- [ASSIGNMENT]: What lines of the data include the string "none"? Copy them all.

- [EXTRACTED DATA]:
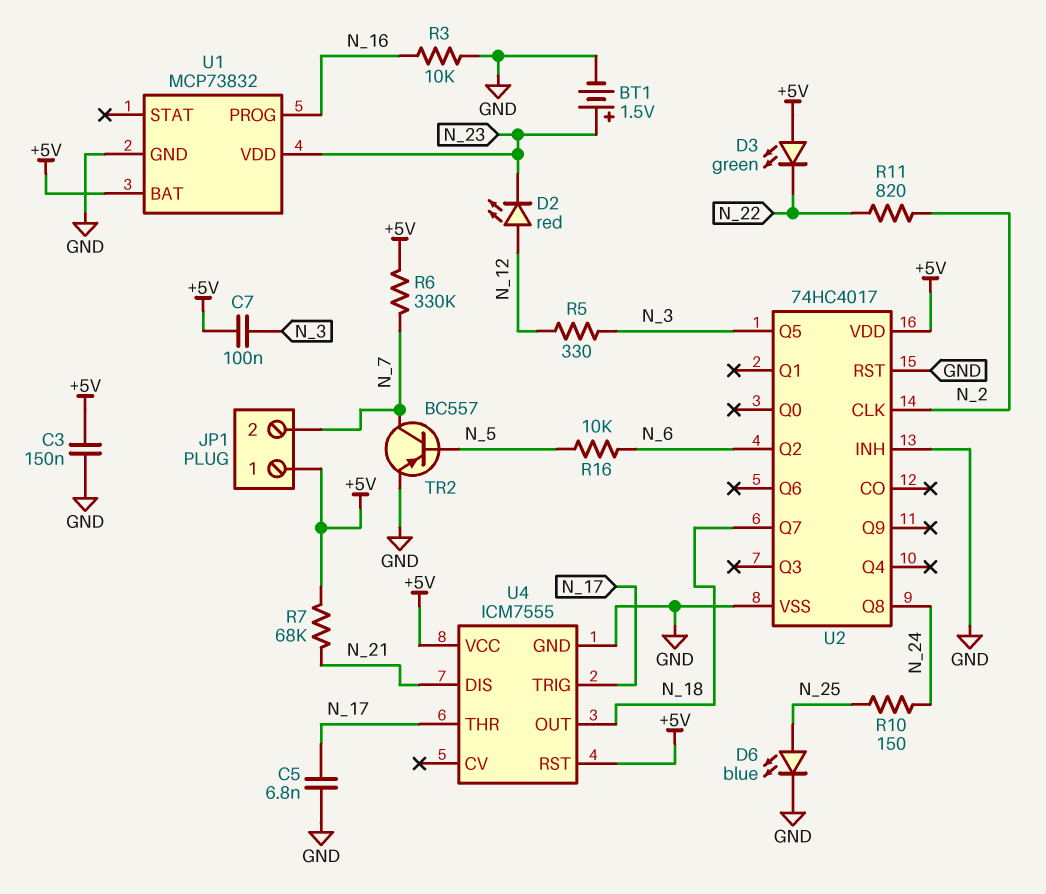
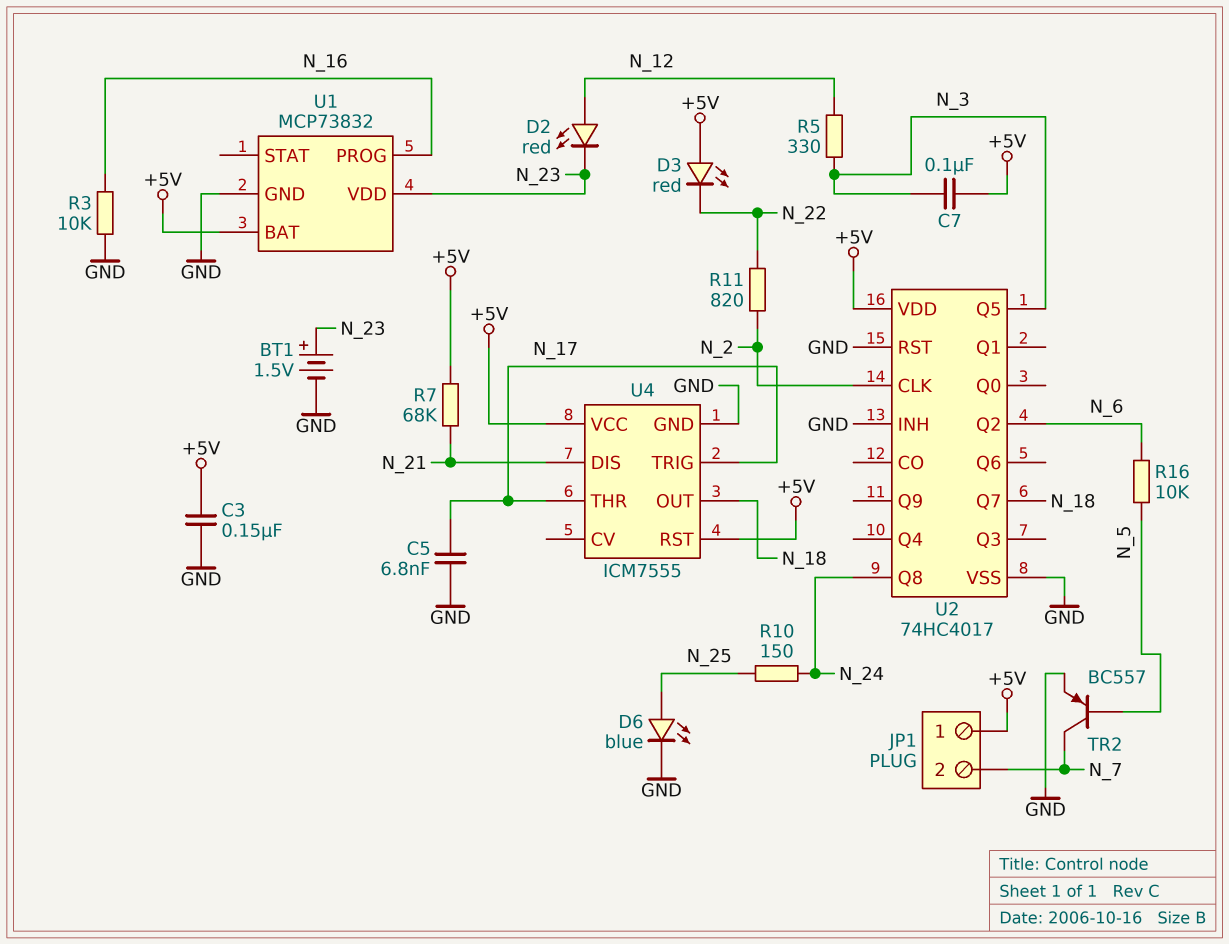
D3: LED green (A +5V, K N_22) -> LED red (A +5V, K N_22)
R6: 330k (+5V, N_7) -> none

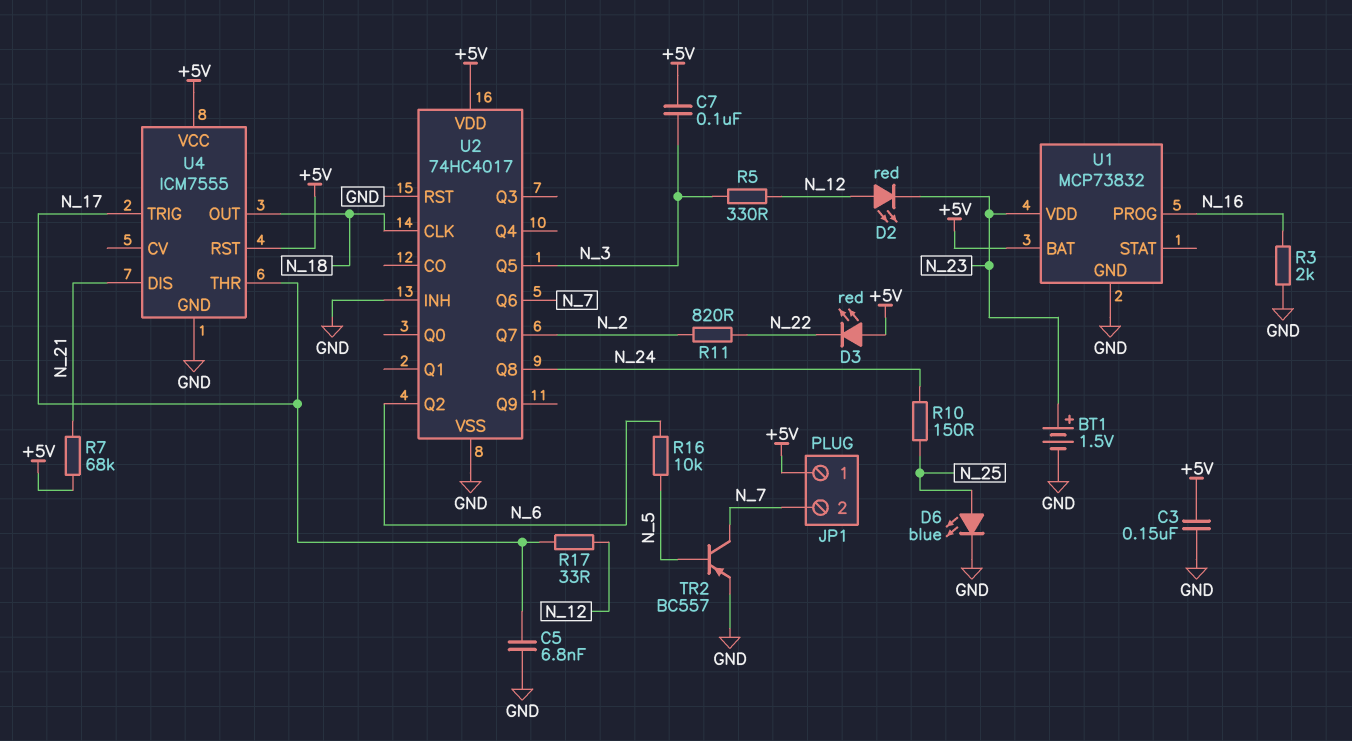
R3: 10k (GND, N_16) -> 2k (GND, N_16)
R17: none -> 33 (N_12, N_17)
U2 pin CLK: N_2 -> N_18
U2 pin Q6: none -> N_7
U2 pin Q7: N_18 -> N_2

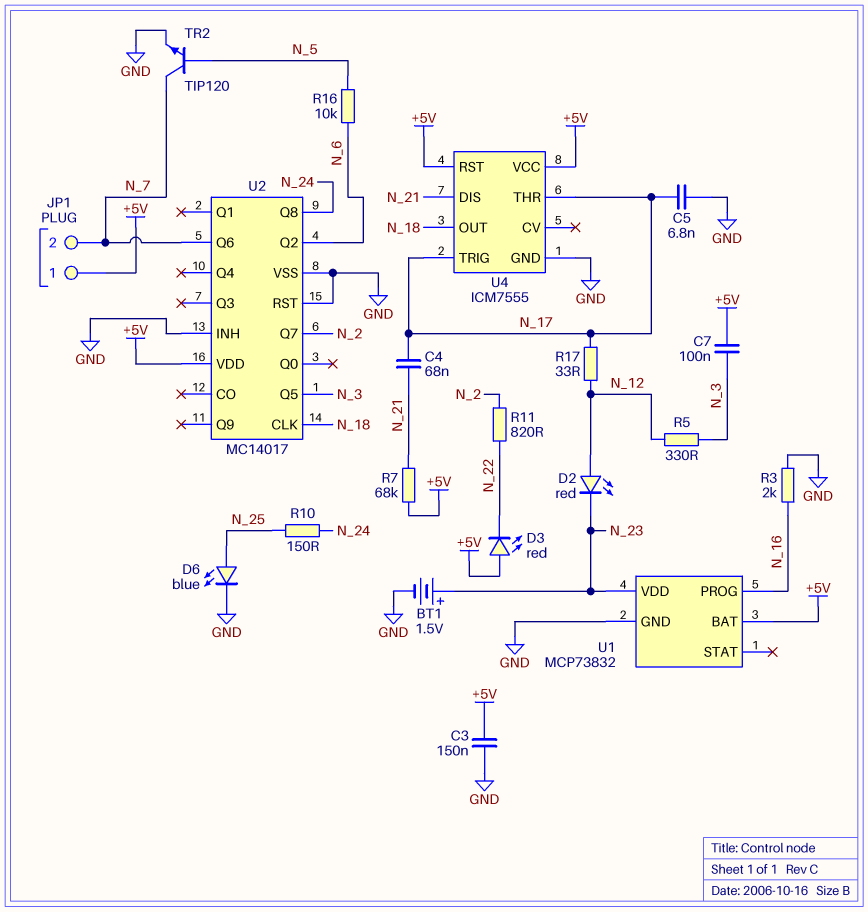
C4: none -> 68nF (N_17, N_21)
TR2: PNP BC557 (B N_5, C N_7, E GND) -> NPN TIP120 (B N_5, C N_7, E GND)
U2: 74HC4017 -> MC14017

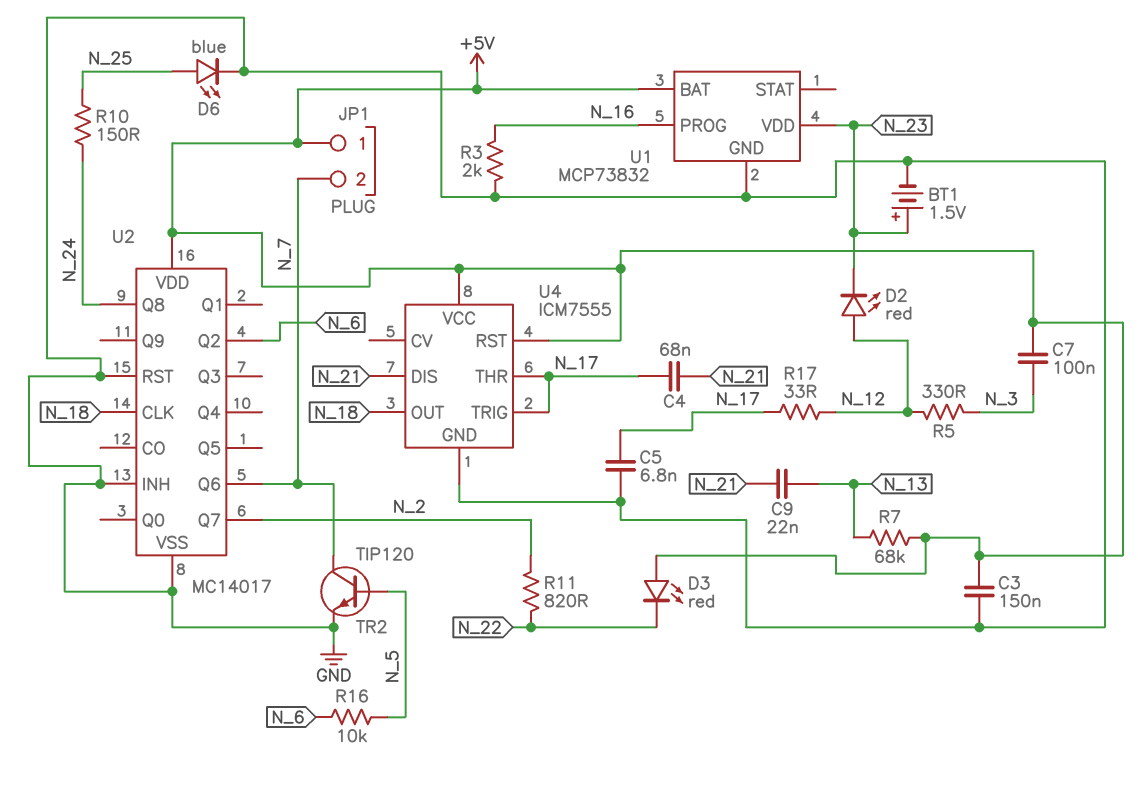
C9: none -> 22nF (N_13, N_21)
R7: 68k (+5V, N_21) -> 68k (+5V, N_13)
U2 pin Q5: N_3 -> none

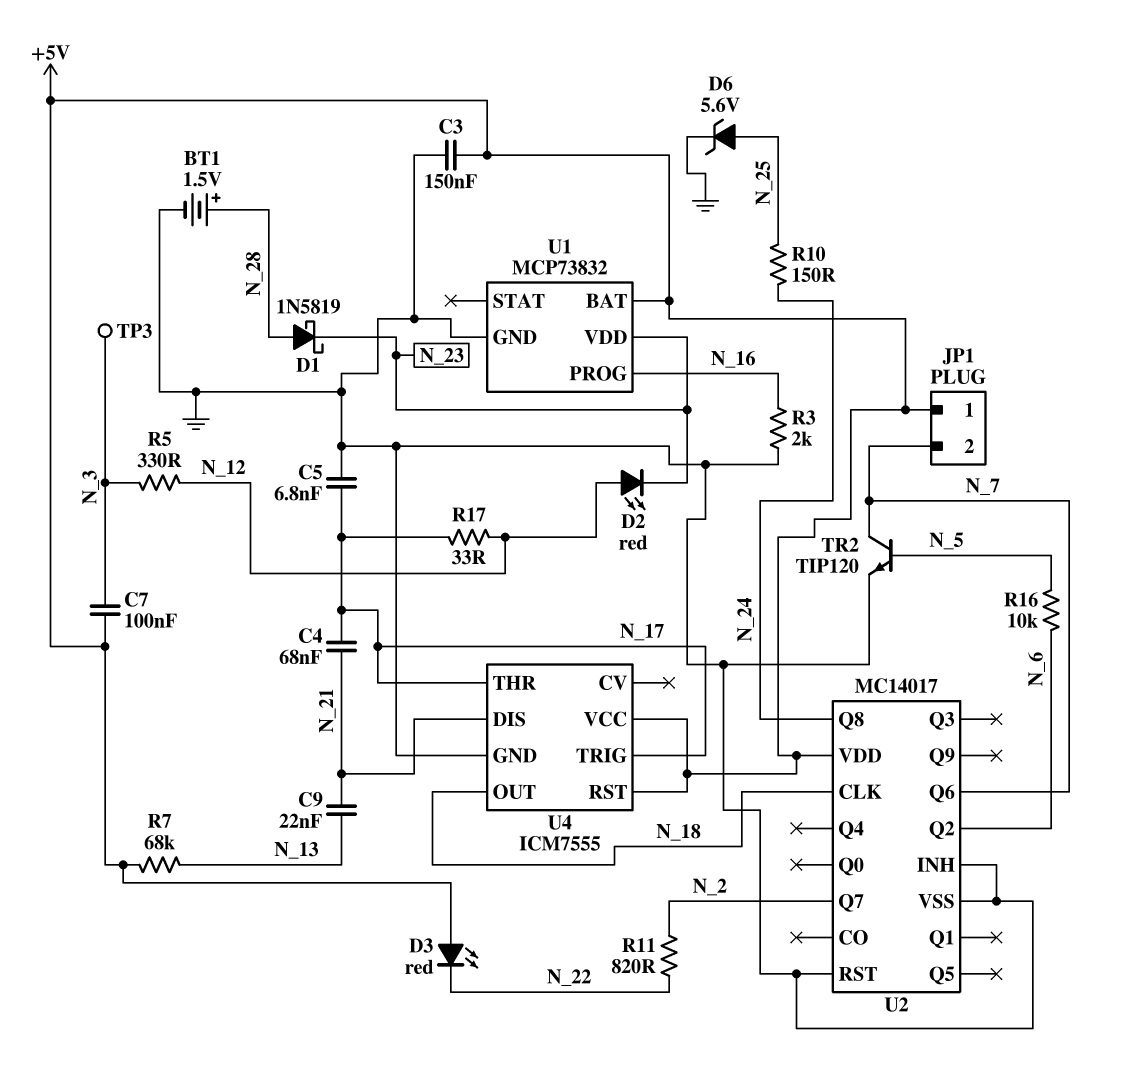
BT1: 1.5V (plus N_23, minus GND) -> 1.5V (plus N_28, minus GND)
D1: none -> schottky 1N5819 (A N_28, K N_23)
D6: LED blue (A N_25, K GND) -> zener 5.6V (A N_25, K GND)
TP3: none -> test point (N_3)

- [OUTPUT BELOW]:
R6: 330k (+5V, N_7) -> none
R17: none -> 33 (N_12, N_17)
U2 pin Q6: none -> N_7
C4: none -> 68nF (N_17, N_21)
C9: none -> 22nF (N_13, N_21)
U2 pin Q5: N_3 -> none
D1: none -> schottky 1N5819 (A N_28, K N_23)
TP3: none -> test point (N_3)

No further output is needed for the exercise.